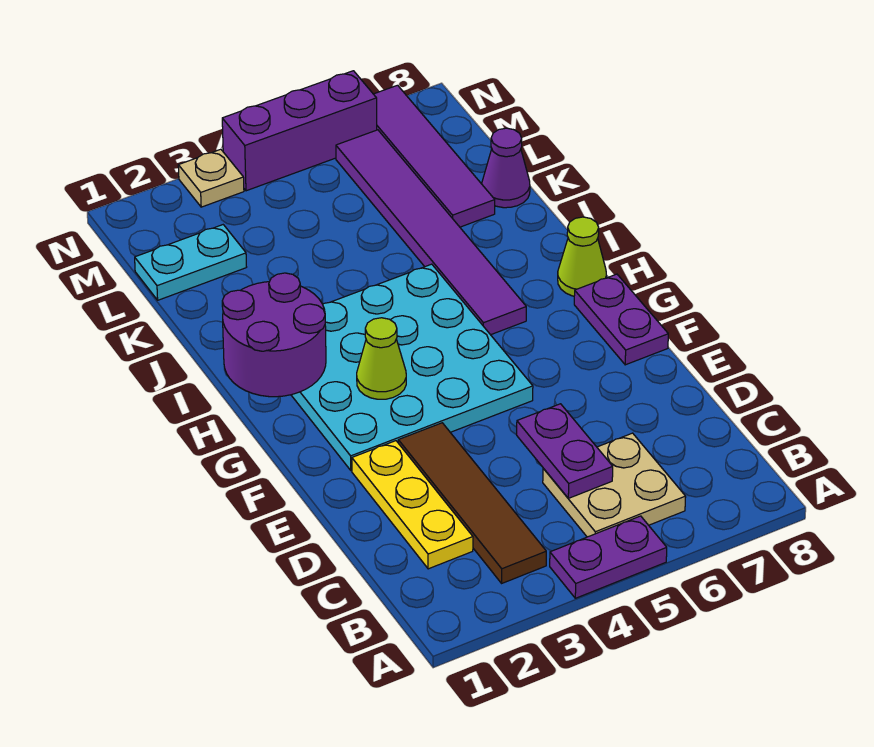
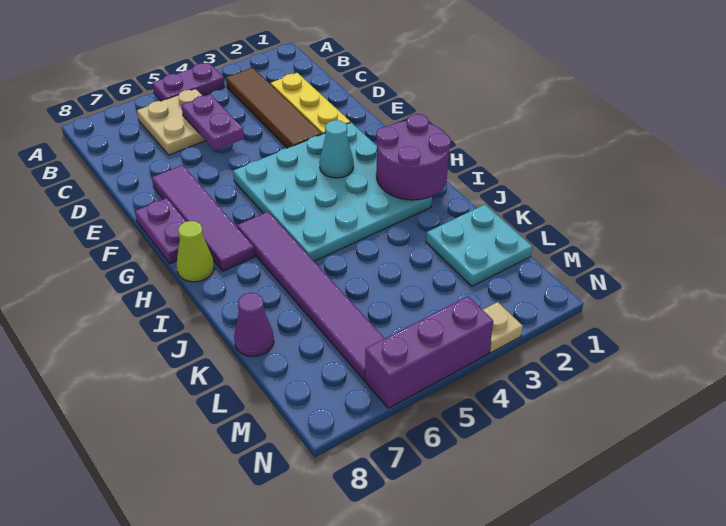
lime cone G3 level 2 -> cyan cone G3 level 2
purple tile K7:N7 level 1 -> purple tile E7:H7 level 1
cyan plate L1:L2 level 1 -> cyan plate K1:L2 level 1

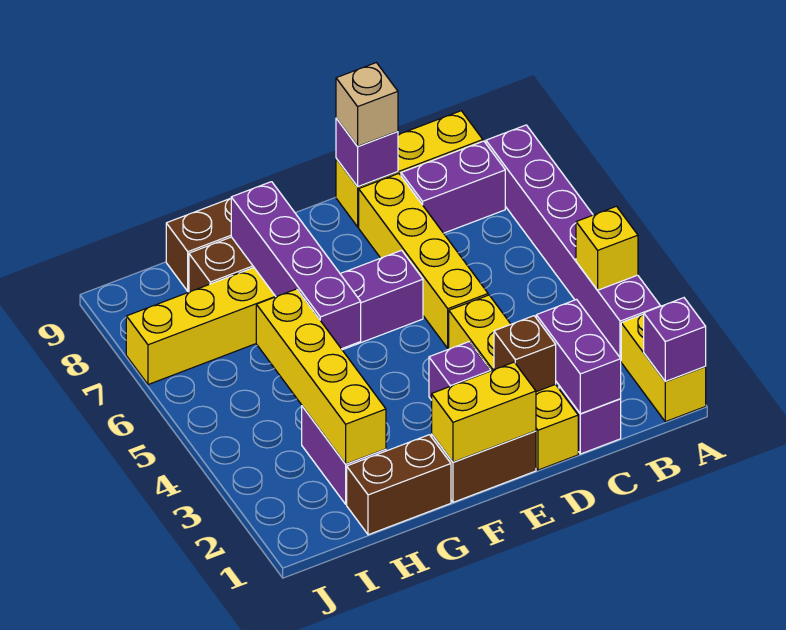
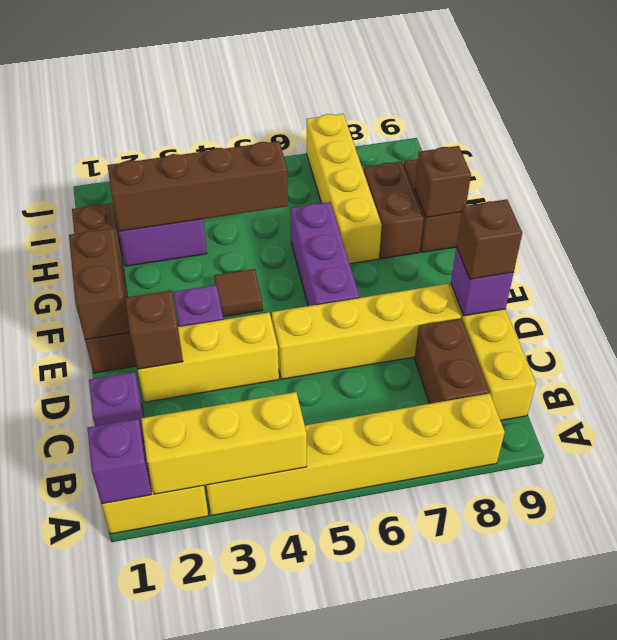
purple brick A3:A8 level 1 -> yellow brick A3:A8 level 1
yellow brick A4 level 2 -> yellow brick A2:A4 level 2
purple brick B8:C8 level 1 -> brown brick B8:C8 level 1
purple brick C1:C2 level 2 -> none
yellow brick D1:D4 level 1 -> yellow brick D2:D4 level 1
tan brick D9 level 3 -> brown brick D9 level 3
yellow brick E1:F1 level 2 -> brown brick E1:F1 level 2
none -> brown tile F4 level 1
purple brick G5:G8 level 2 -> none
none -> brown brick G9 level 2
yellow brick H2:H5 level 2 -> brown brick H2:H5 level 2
————
About this exercise: Beginning with the line that contains "purple tile K7:N7" and ending with the line that contains "yellow brick E1:F1", reproduce the listing exactly, pictures excluded.

Completed exercise:
purple tile K7:N7 level 1 -> purple tile E7:H7 level 1
cyan plate L1:L2 level 1 -> cyan plate K1:L2 level 1

purple brick A3:A8 level 1 -> yellow brick A3:A8 level 1
yellow brick A4 level 2 -> yellow brick A2:A4 level 2
purple brick B8:C8 level 1 -> brown brick B8:C8 level 1
purple brick C1:C2 level 2 -> none
yellow brick D1:D4 level 1 -> yellow brick D2:D4 level 1
tan brick D9 level 3 -> brown brick D9 level 3
yellow brick E1:F1 level 2 -> brown brick E1:F1 level 2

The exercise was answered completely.